[Records from a data collection]
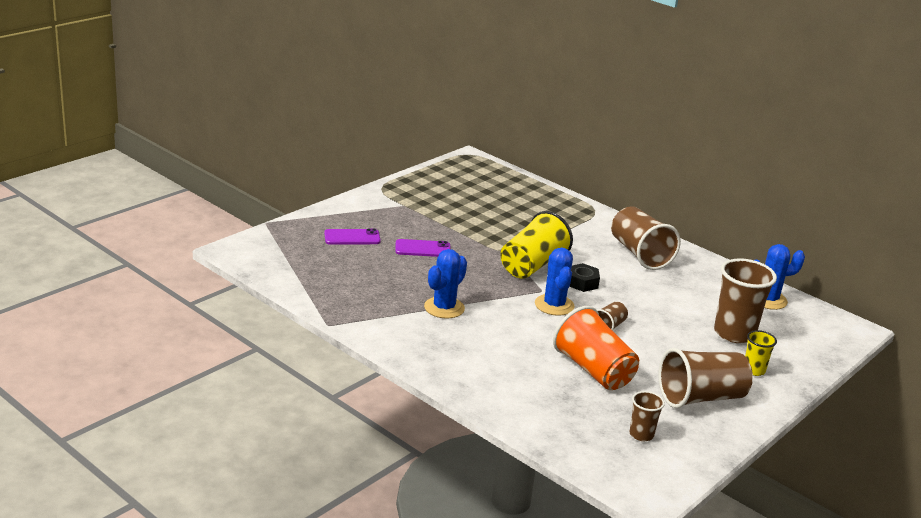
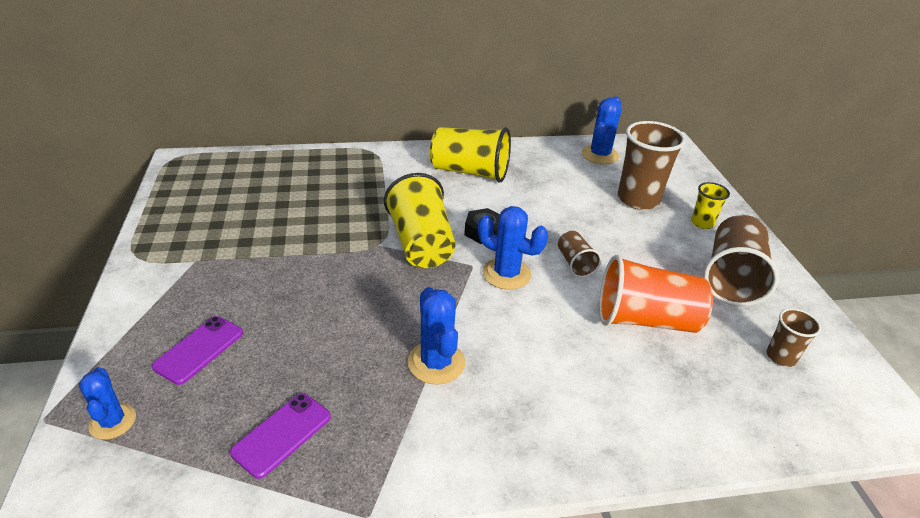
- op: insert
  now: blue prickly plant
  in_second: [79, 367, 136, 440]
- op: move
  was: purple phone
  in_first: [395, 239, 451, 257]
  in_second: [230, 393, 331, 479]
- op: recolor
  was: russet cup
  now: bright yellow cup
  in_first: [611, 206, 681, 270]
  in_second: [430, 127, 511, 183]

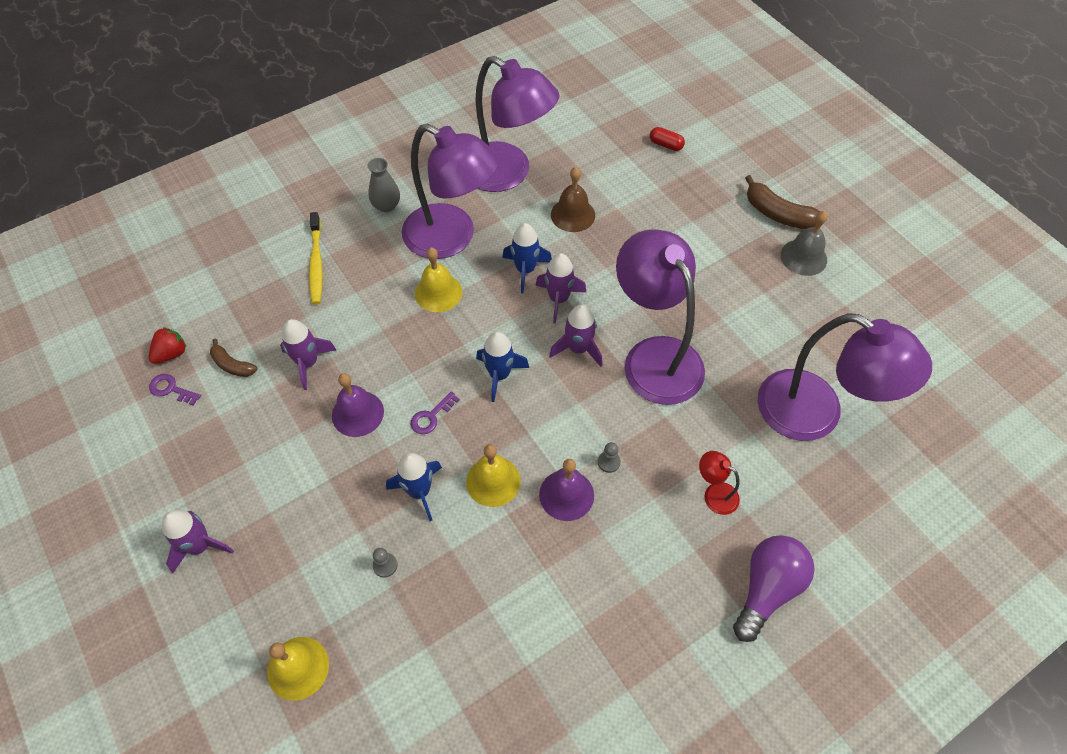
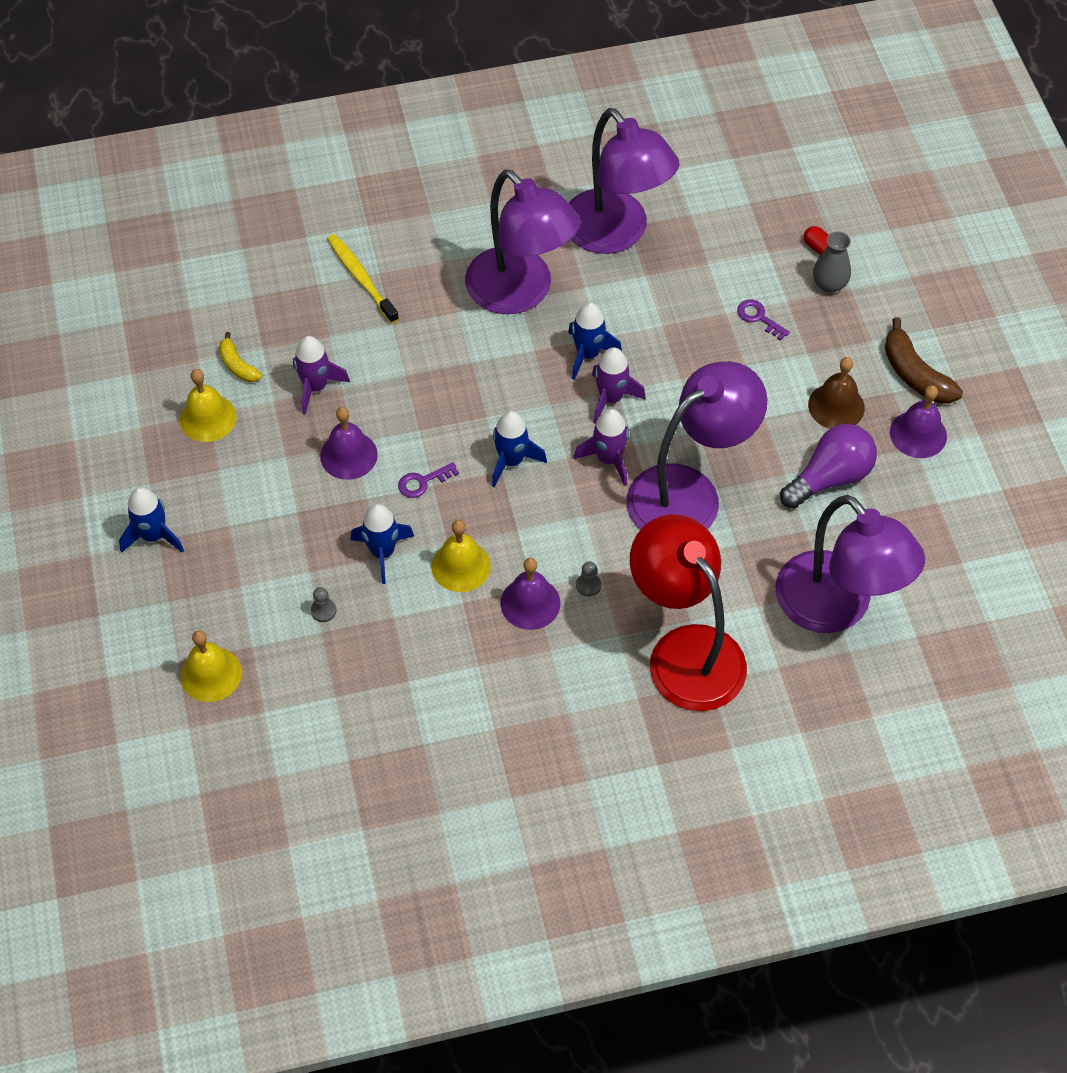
- op: recolor
  was: purple toy rocket
  now: blue toy rocket
  in_first: [162, 510, 234, 573]
  in_second: [119, 487, 184, 553]
- op: move
  was: bright yellow hand bell
  in_first: [415, 248, 462, 312]
  in_second: [180, 369, 237, 442]
- op: recolor
  was: russet banana
  now: bright yellow banana
  in_first: [210, 339, 258, 377]
  in_second: [219, 332, 262, 382]
- op: rotate
  was: bright yellow tooth brush
  in_first: [309, 212, 323, 304]
  in_second: [327, 234, 399, 324]
  clockwise: 135
- op: rotate
  was: purple reading lamp
  in_first: [616, 229, 705, 405]
  in_second: [627, 361, 767, 530]
  clockwise: 60
- op: resize
  was: crimson reading lamp
  in_first: [699, 451, 740, 515]
  in_second: [630, 514, 747, 711]
  ratio: 2.5
- op: move
  was: purple door key
  in_first: [149, 374, 201, 406]
  in_second: [737, 300, 790, 341]
- op: move
  was: purple bulb
  in_first: [733, 535, 815, 642]
  in_second: [780, 424, 877, 508]
- op: move
  was: russet hand bell
  in_first: [551, 167, 595, 232]
  in_second: [808, 357, 865, 429]
- op: move
  was: gray tall vase
  in_first: [367, 158, 400, 212]
  in_second: [813, 231, 851, 293]
- op: recolor
  was: gray hand bell
  now: purple hand bell
  in_first: [781, 211, 828, 276]
  in_second: [890, 385, 947, 458]
- op: delete
  was: crimson toy strawberry
  in_first: [149, 327, 186, 364]

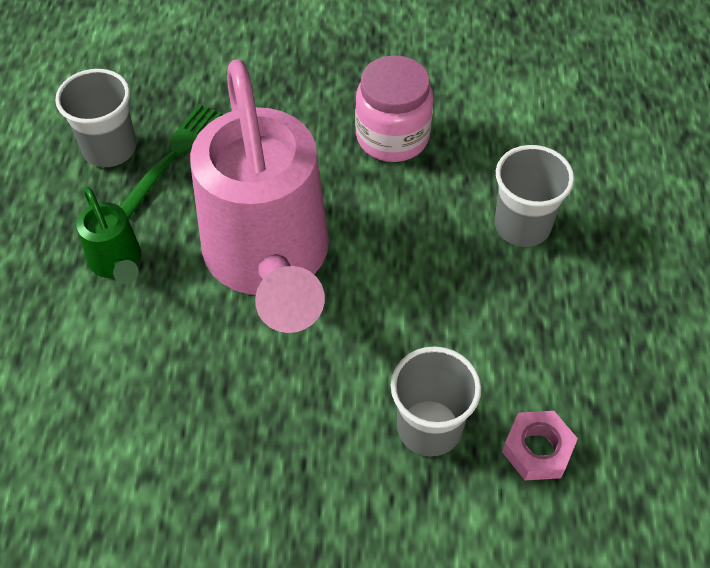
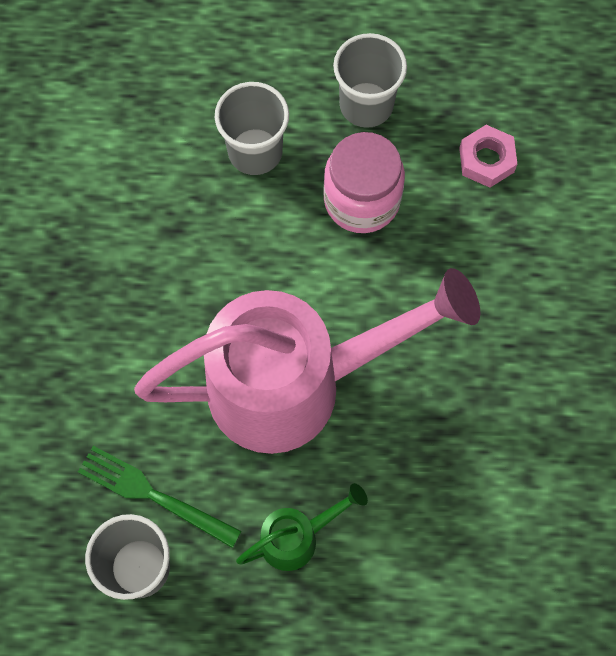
- op: move
  was: pink jar
  in_first: [355, 55, 433, 162]
  in_second: [323, 132, 405, 233]
- op: move
  was: gray cup
  in_first: [391, 346, 481, 457]
  in_second: [333, 33, 407, 128]

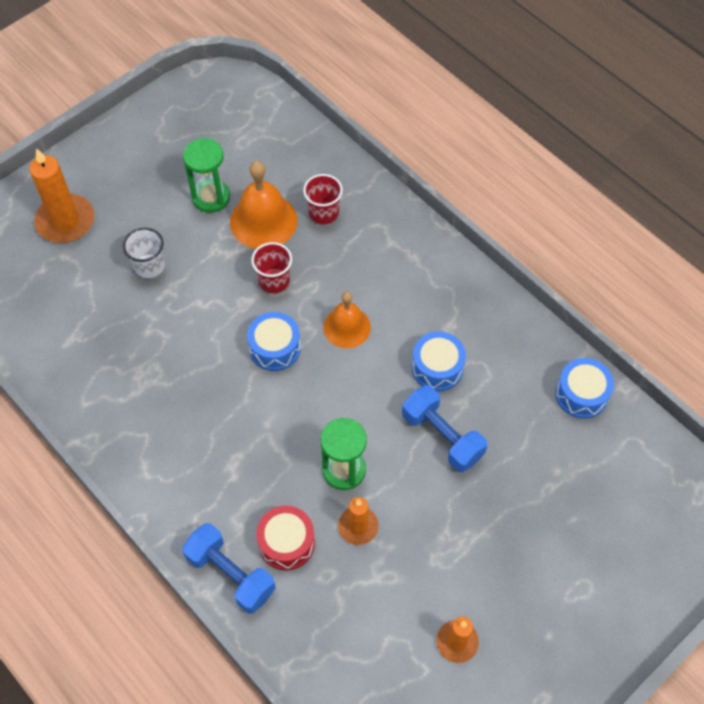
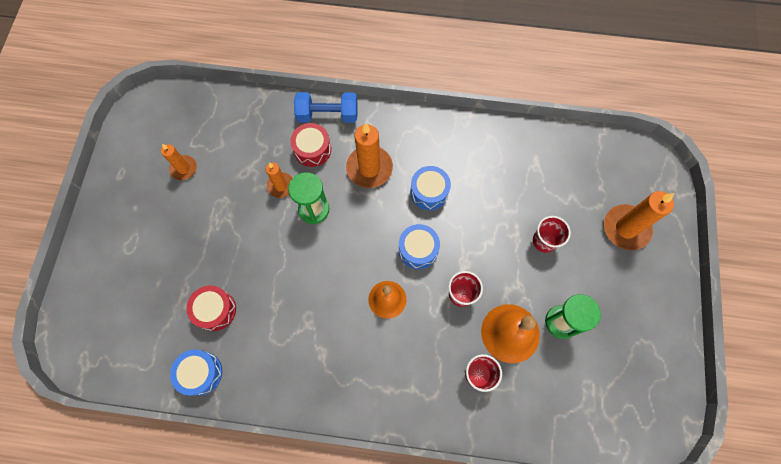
- op: insert
  now: crimson drum
  in_second: [186, 285, 236, 331]
- op: insert
  now: bright orange pillar candle
  in_second: [346, 123, 393, 188]
- op: move
  was: blue drum
  in_first: [412, 331, 466, 391]
  in_second: [410, 166, 451, 210]
- op: recolor
  was: pure white cup
  now: crimson cup
  in_first: [123, 228, 165, 278]
  in_second: [533, 216, 571, 253]
- op: delete
  was: blue hand weight
  in_first: [402, 385, 488, 472]

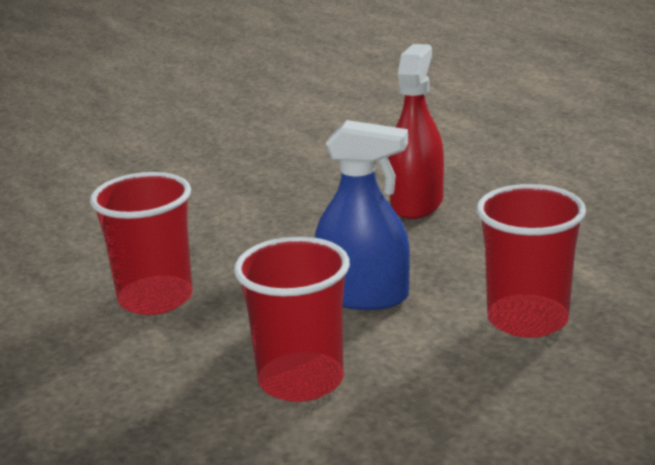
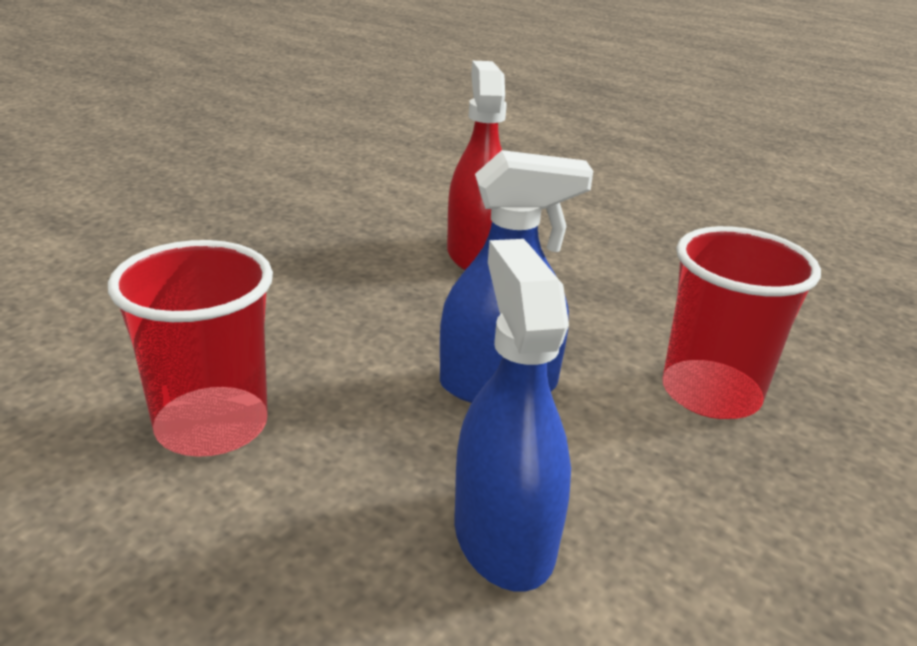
- op: replace
  was: crimson cup
  now: blue spray cleaner
  in_first: [234, 236, 350, 402]
  in_second: [454, 239, 571, 592]

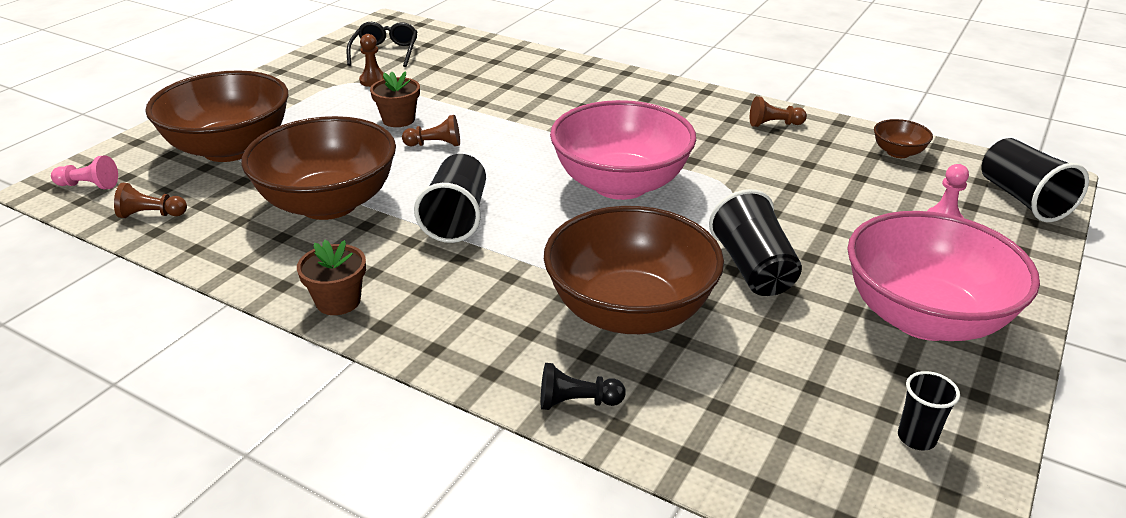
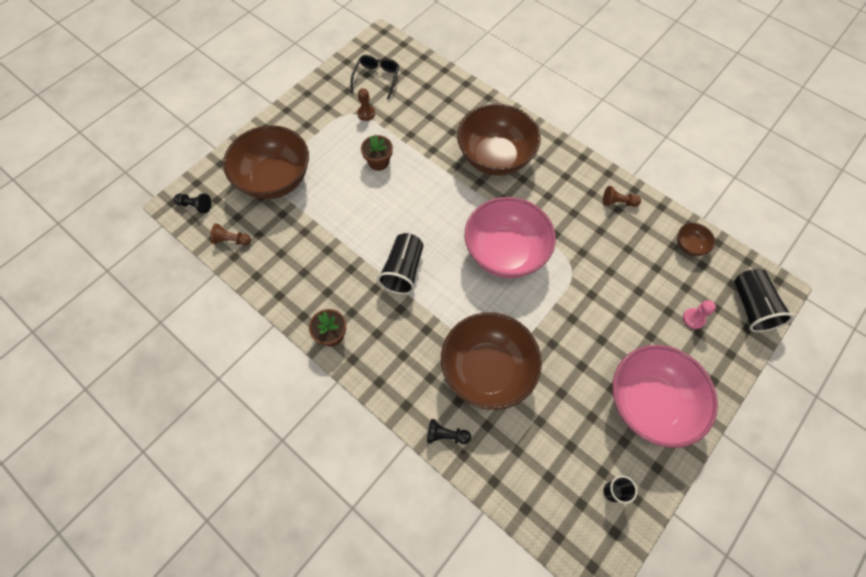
- op: recolor
  was: pink chess pawn
  now: ebony chess pawn
  in_first: [51, 155, 118, 189]
  in_second: [173, 193, 211, 214]
- op: move
  was: russet deep dish
  in_first: [241, 116, 396, 220]
  in_second: [457, 104, 541, 176]
- op: delete
  was: russet chess pawn
  in_first: [402, 115, 460, 147]
- op: delete
  was: ebony cup
  in_first: [709, 189, 802, 296]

To do: Retype the entries word for word. Omit any images.

Output:
- op: insert
  now: blue prickly plant
  in_second: [79, 367, 136, 440]
- op: move
  was: purple phone
  in_first: [395, 239, 451, 257]
  in_second: [230, 393, 331, 479]
- op: recolor
  was: russet cup
  now: bright yellow cup
  in_first: [611, 206, 681, 270]
  in_second: [430, 127, 511, 183]

- op: recolor
  was: purple toy rocket
  now: blue toy rocket
  in_first: [162, 510, 234, 573]
  in_second: [119, 487, 184, 553]
- op: move
  was: bright yellow hand bell
  in_first: [415, 248, 462, 312]
  in_second: [180, 369, 237, 442]
- op: recolor
  was: russet banana
  now: bright yellow banana
  in_first: [210, 339, 258, 377]
  in_second: [219, 332, 262, 382]
- op: rotate
  was: bright yellow tooth brush
  in_first: [309, 212, 323, 304]
  in_second: [327, 234, 399, 324]
  clockwise: 135
- op: rotate
  was: purple reading lamp
  in_first: [616, 229, 705, 405]
  in_second: [627, 361, 767, 530]
  clockwise: 60
- op: resize
  was: crimson reading lamp
  in_first: [699, 451, 740, 515]
  in_second: [630, 514, 747, 711]
  ratio: 2.5
- op: move
  was: purple door key
  in_first: [149, 374, 201, 406]
  in_second: [737, 300, 790, 341]
- op: move
  was: purple bulb
  in_first: [733, 535, 815, 642]
  in_second: [780, 424, 877, 508]
- op: move
  was: russet hand bell
  in_first: [551, 167, 595, 232]
  in_second: [808, 357, 865, 429]
- op: move
  was: gray tall vase
  in_first: [367, 158, 400, 212]
  in_second: [813, 231, 851, 293]
- op: recolor
  was: gray hand bell
  now: purple hand bell
  in_first: [781, 211, 828, 276]
  in_second: [890, 385, 947, 458]
- op: delete
  was: crimson toy strawberry
  in_first: [149, 327, 186, 364]

- op: move
  was: pink jar
  in_first: [355, 55, 433, 162]
  in_second: [323, 132, 405, 233]
- op: move
  was: gray cup
  in_first: [391, 346, 481, 457]
  in_second: [333, 33, 407, 128]

- op: insert
  now: crimson drum
  in_second: [186, 285, 236, 331]
- op: insert
  now: bright orange pillar candle
  in_second: [346, 123, 393, 188]
- op: move
  was: blue drum
  in_first: [412, 331, 466, 391]
  in_second: [410, 166, 451, 210]
- op: recolor
  was: pure white cup
  now: crimson cup
  in_first: [123, 228, 165, 278]
  in_second: [533, 216, 571, 253]
- op: delete
  was: blue hand weight
  in_first: [402, 385, 488, 472]

- op: replace
  was: crimson cup
  now: blue spray cleaner
  in_first: [234, 236, 350, 402]
  in_second: [454, 239, 571, 592]

- op: recolor
  was: pink chess pawn
  now: ebony chess pawn
  in_first: [51, 155, 118, 189]
  in_second: [173, 193, 211, 214]
- op: move
  was: russet deep dish
  in_first: [241, 116, 396, 220]
  in_second: [457, 104, 541, 176]
- op: delete
  was: russet chess pawn
  in_first: [402, 115, 460, 147]
- op: delete
  was: ebony cup
  in_first: [709, 189, 802, 296]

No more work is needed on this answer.